*WORK TASK*. Copy all entries without alteration and skip the pictures they hold.

*Collected data*.

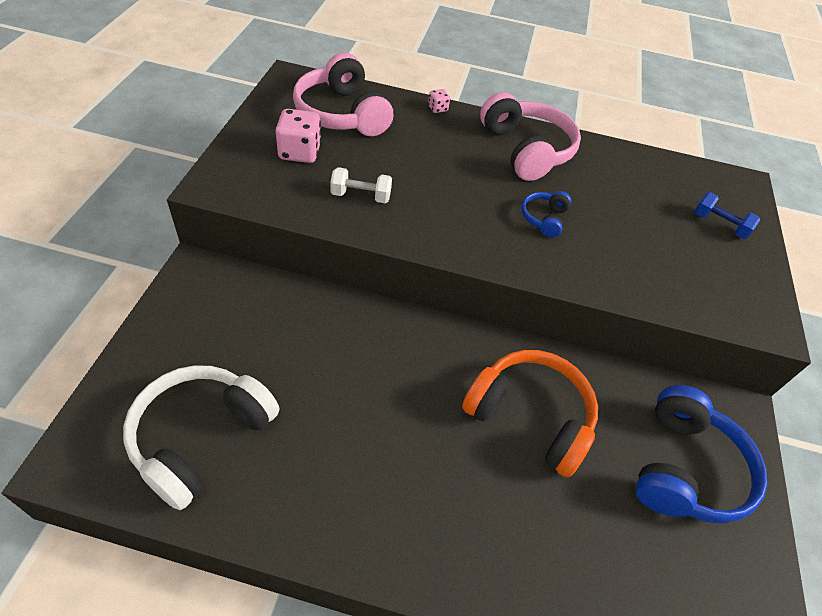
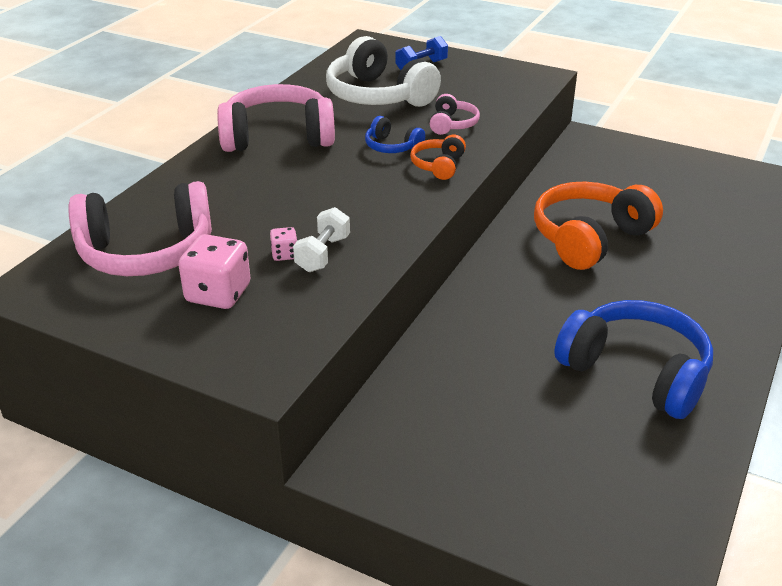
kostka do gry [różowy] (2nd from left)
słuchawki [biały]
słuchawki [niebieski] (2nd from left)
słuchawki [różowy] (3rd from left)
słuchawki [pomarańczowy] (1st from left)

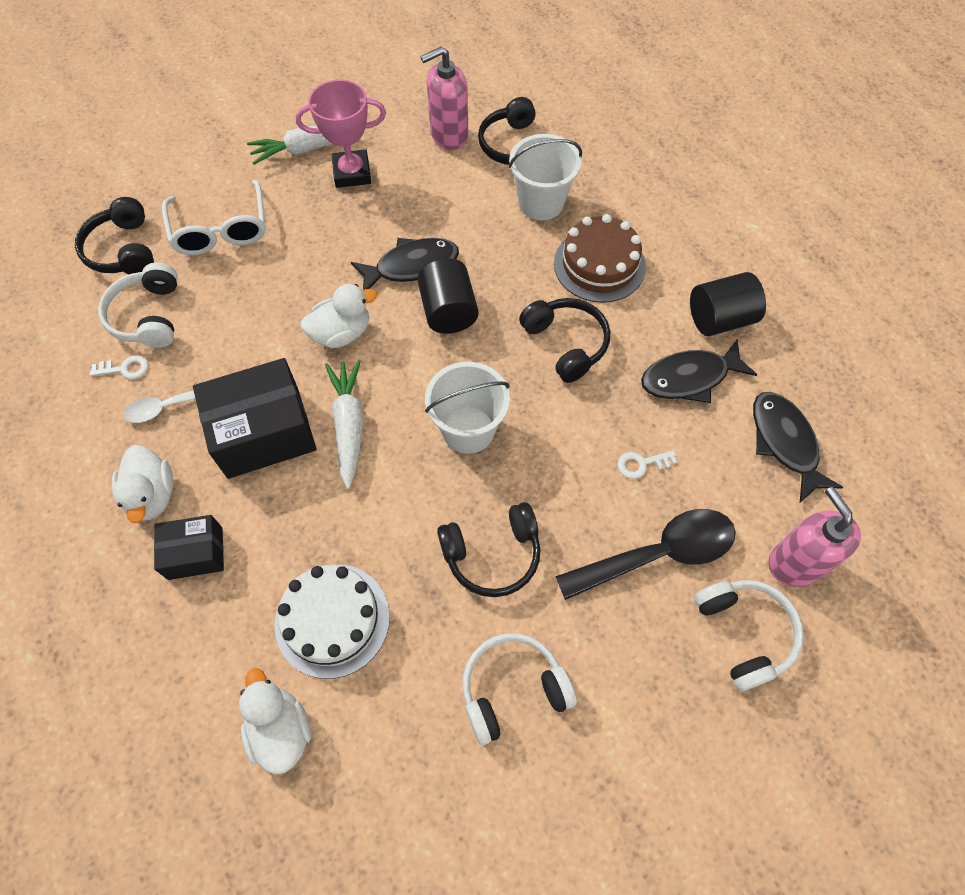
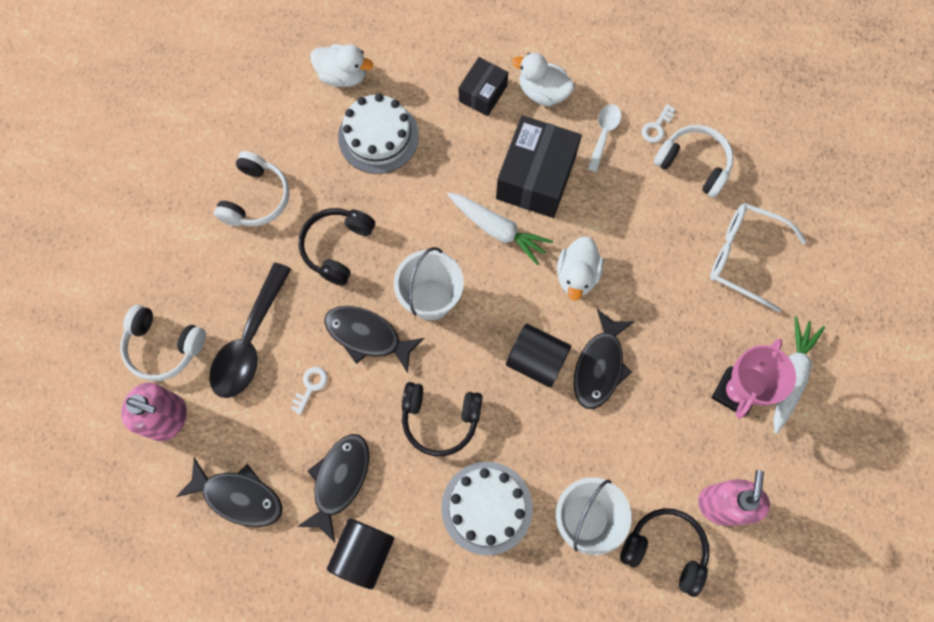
słuchawki [czarny] (1st from left in the first image)
tort [biały] (2nd from left)
ryba [czarny] (3rd from left)

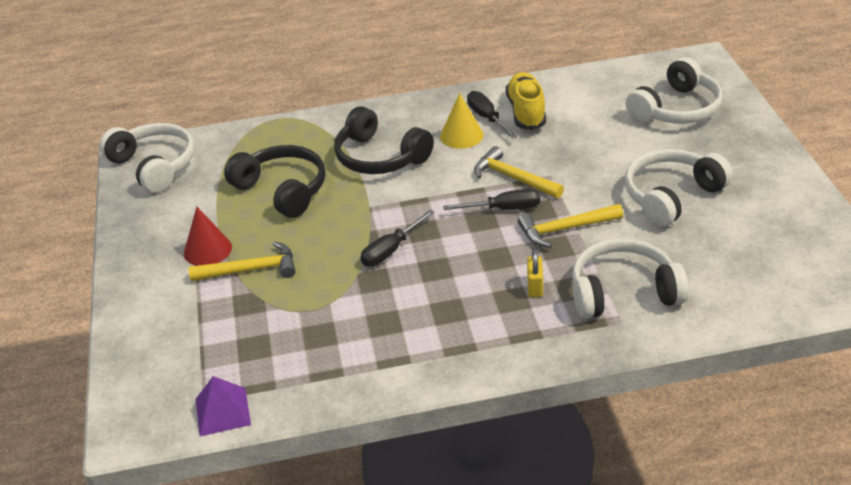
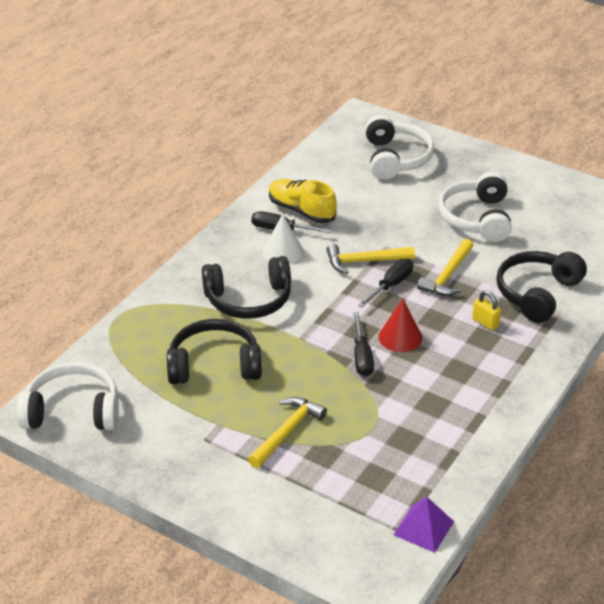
stożek [biały]
stożek [czerwony]
słuchawki [czarny] (3rd from left)

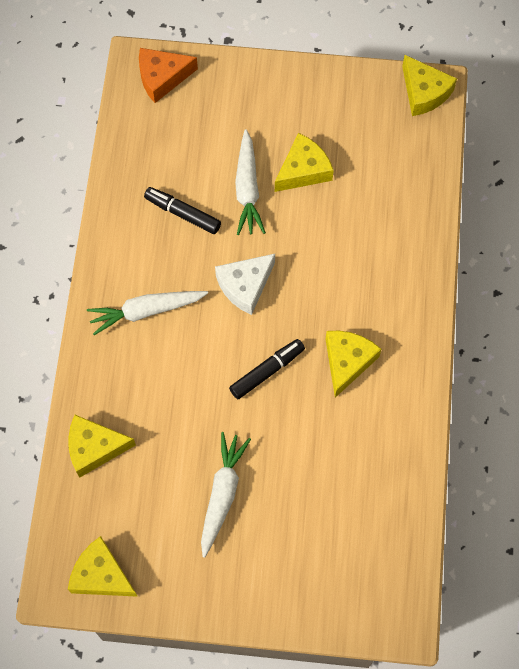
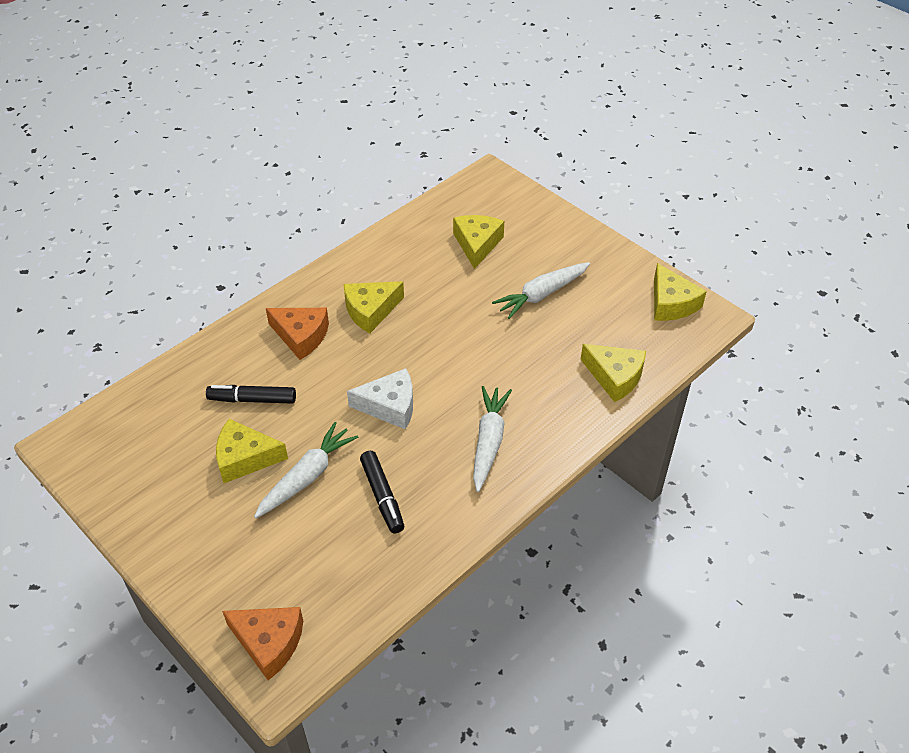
ser [żółty] (3rd from left)
marchewka [biały] (2nd from left)
flamaster [czarny] (1st from left)
ser [pomarańczowy] (2nd from left)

*RESPONSE*.
kostka do gry [różowy] (2nd from left)
słuchawki [biały]
słuchawki [niebieski] (2nd from left)
słuchawki [różowy] (3rd from left)
słuchawki [pomarańczowy] (1st from left)

słuchawki [czarny] (1st from left in the first image)
tort [biały] (2nd from left)
ryba [czarny] (3rd from left)

stożek [biały]
stożek [czerwony]
słuchawki [czarny] (3rd from left)

ser [żółty] (3rd from left)
marchewka [biały] (2nd from left)
flamaster [czarny] (1st from left)
ser [pomarańczowy] (2nd from left)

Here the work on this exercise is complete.